___ DATA TO PROCESS ___
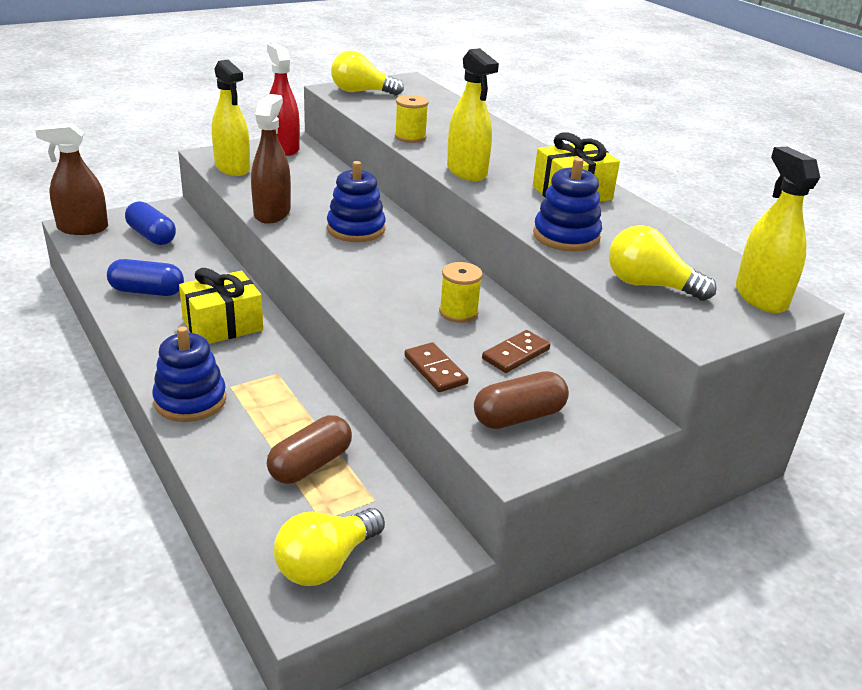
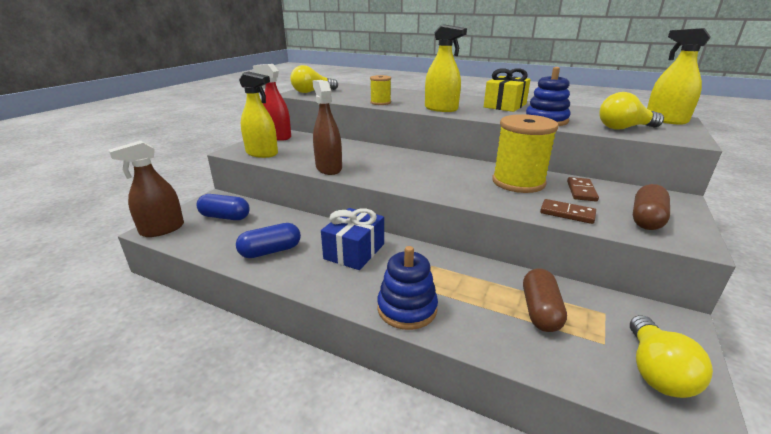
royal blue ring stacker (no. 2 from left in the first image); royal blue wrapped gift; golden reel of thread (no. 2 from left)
___
___ DATA TO PROCESS ___
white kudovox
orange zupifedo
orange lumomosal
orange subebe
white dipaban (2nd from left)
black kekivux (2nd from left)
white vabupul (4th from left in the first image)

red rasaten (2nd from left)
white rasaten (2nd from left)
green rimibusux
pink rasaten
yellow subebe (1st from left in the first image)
___
**WHAT NEEDS TO BE DONE:** Copy all lines in the listing above where the string "orange" appears.

**RESPONSE BOX:**
orange zupifedo
orange lumomosal
orange subebe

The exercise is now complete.